* BEGIN Supplied entries *

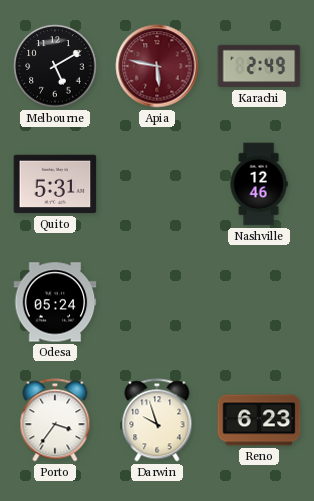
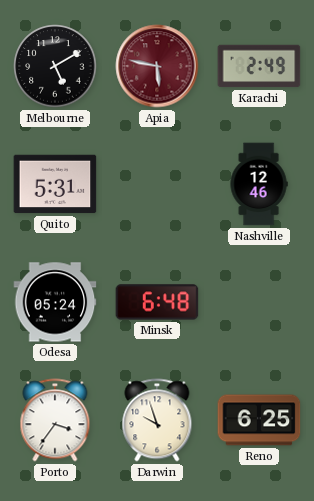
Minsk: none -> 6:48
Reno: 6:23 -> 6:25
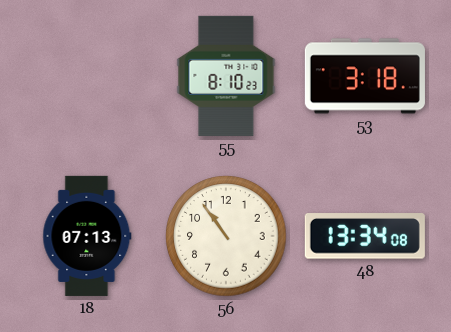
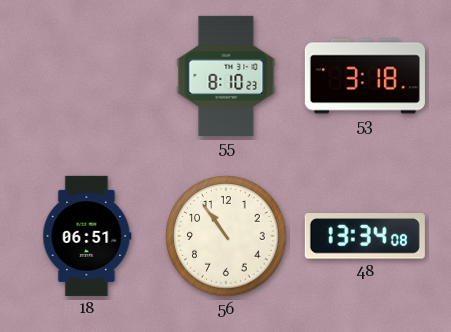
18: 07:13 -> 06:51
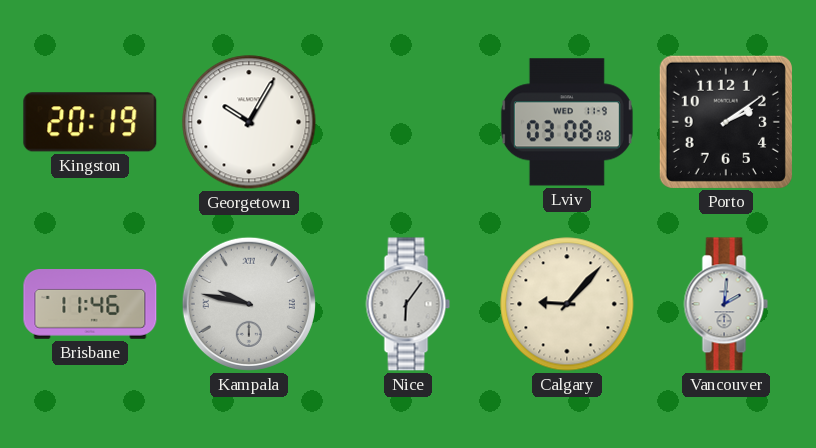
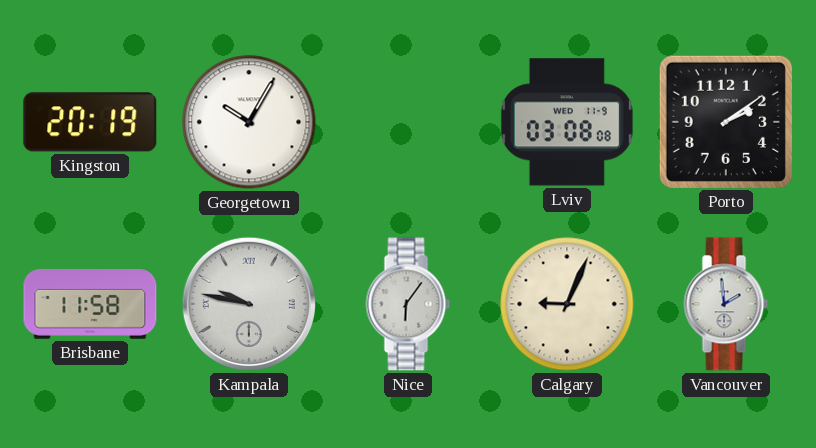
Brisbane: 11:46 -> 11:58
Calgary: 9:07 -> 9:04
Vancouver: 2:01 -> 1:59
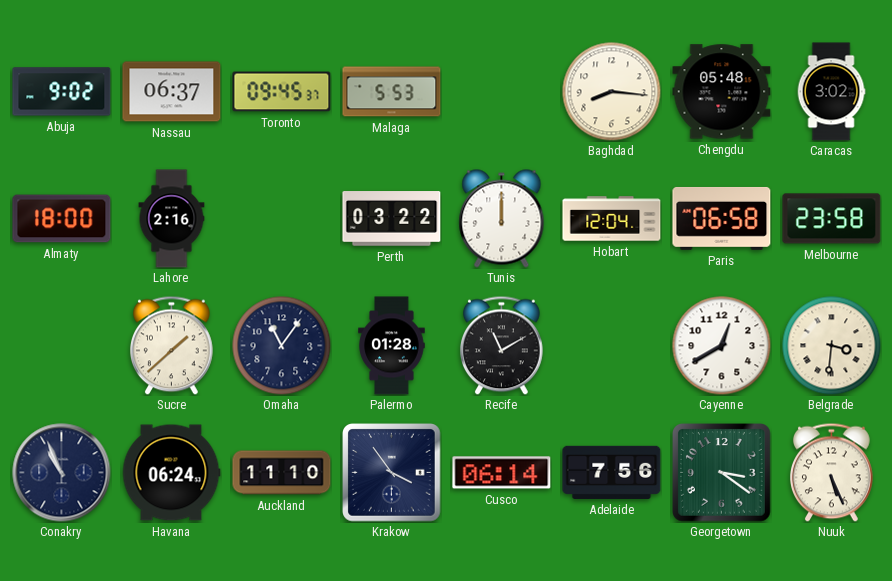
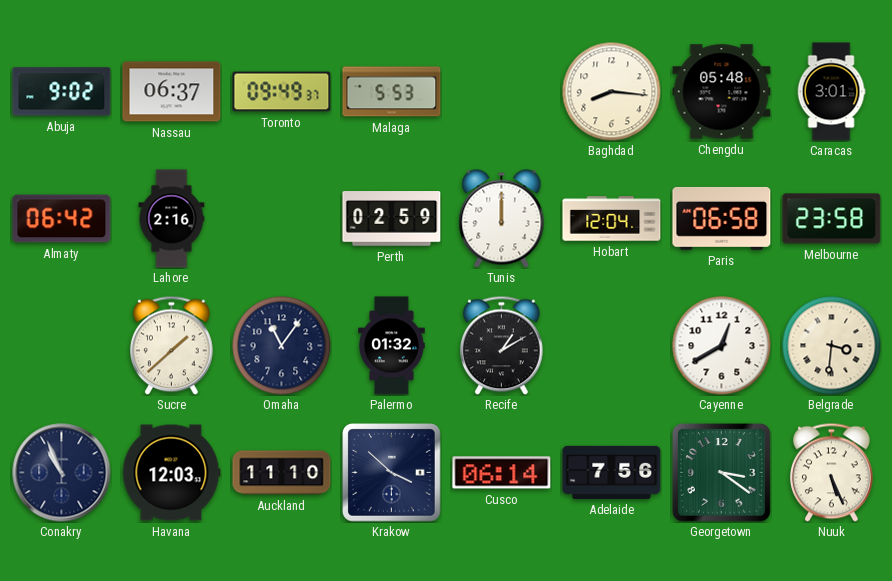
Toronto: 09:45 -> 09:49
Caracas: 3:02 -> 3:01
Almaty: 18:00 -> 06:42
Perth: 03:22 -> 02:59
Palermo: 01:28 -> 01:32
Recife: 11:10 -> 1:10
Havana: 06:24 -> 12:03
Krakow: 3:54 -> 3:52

* END Supplied entries *
* BEGIN Supplied entries *

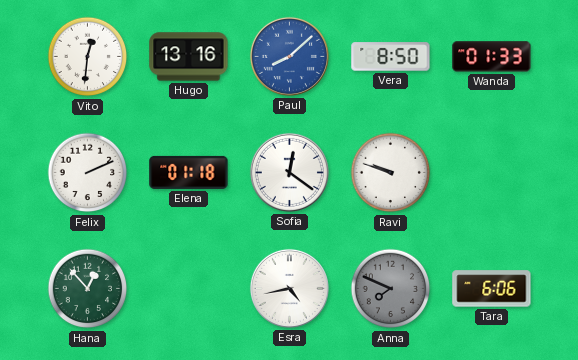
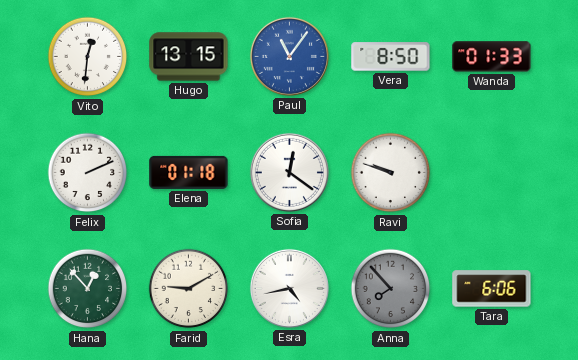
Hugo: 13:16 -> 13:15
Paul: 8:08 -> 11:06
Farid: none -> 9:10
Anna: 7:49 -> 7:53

* END Supplied entries *

§ Objective: From the listing above, take the part that opens with the line containing "Minsk: none -> 6:48" and closes with the line containing "Vancouver: 2:01 -> 1:59", and lay it out as a JSON list of strings, one per line, skipping blank lines. Leave the pictures out.

§ Full solution:
[
  "Minsk: none -> 6:48",
  "Reno: 6:23 -> 6:25",
  "18: 07:13 -> 06:51",
  "Brisbane: 11:46 -> 11:58",
  "Calgary: 9:07 -> 9:04",
  "Vancouver: 2:01 -> 1:59"
]